Copy word for word, and only, the lines below from the one with "lime 1x2 brick [329,205,414,276]" through the last.

Input data START

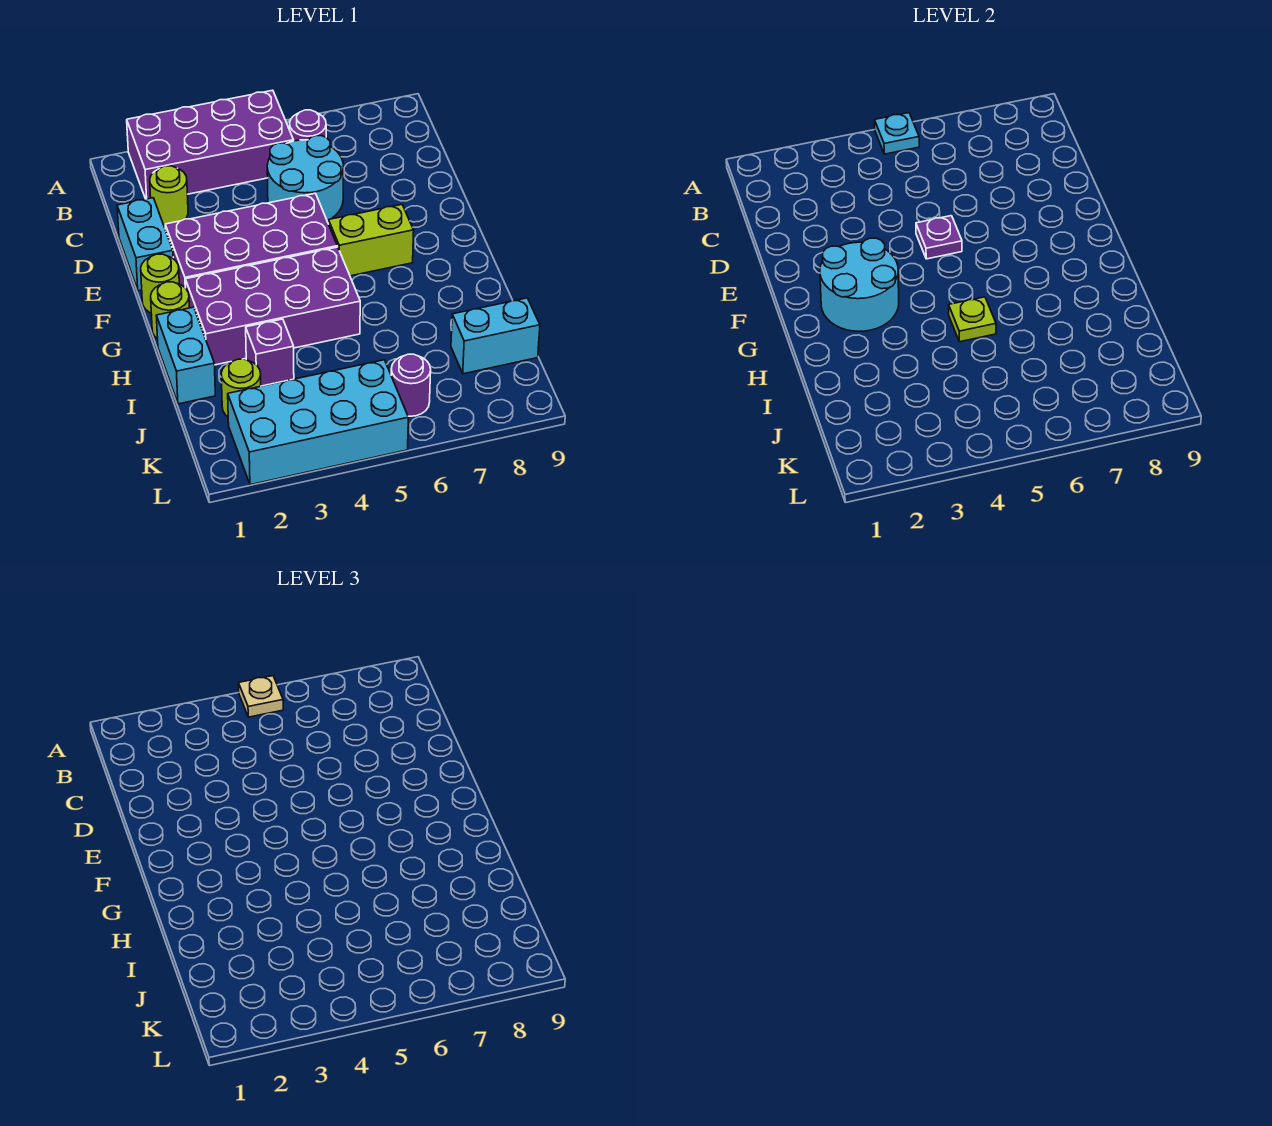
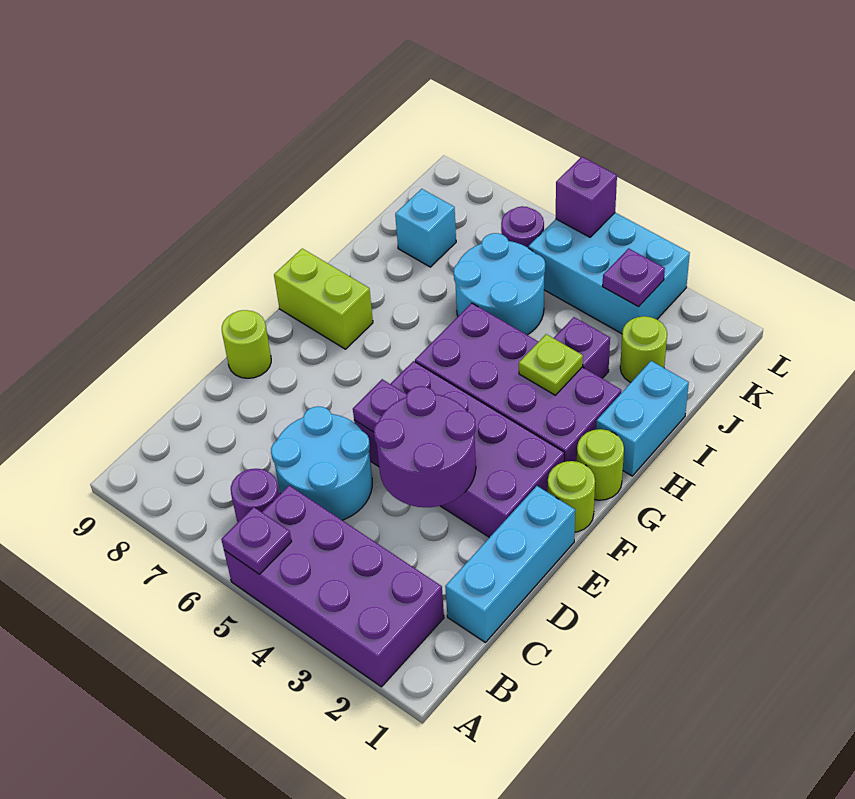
cyan 1x1 plate [874,113,919,154] -> purple 1x1 plate [221,507,292,574]
tan 1x1 plate [238,676,283,717] -> none
lime 1x1 round brick [150,166,188,225] -> lime 1x1 round brick moved to [222,310,271,378]
cyan 1x2 brick [117,198,173,291] -> cyan 1x3 brick [445,486,575,642]
none -> purple 2x2 round brick [374,386,476,507]
cyan 2x2 round brick [820,238,899,331] -> cyan 2x2 round brick moved to [454,233,545,335]
lime 1x2 brick [329,205,414,276] -> lime 1x2 brick moved to [274,249,373,349]
lime 1x1 plate [949,297,996,342] -> lime 1x1 plate moved to [519,334,583,395]
cyan 1x2 brick [451,298,540,374] -> cyan 1x1 brick [395,189,456,267]
cyan 2x4 brick [228,360,408,485] -> cyan 2x3 brick [529,213,690,334]
none -> purple 1x1 plate [603,248,665,306]
none -> purple 1x1 brick [556,157,617,237]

Input data END

Exercise solution
lime 1x2 brick [329,205,414,276] -> lime 1x2 brick moved to [274,249,373,349]
lime 1x1 plate [949,297,996,342] -> lime 1x1 plate moved to [519,334,583,395]
cyan 1x2 brick [451,298,540,374] -> cyan 1x1 brick [395,189,456,267]
cyan 2x4 brick [228,360,408,485] -> cyan 2x3 brick [529,213,690,334]
none -> purple 1x1 plate [603,248,665,306]
none -> purple 1x1 brick [556,157,617,237]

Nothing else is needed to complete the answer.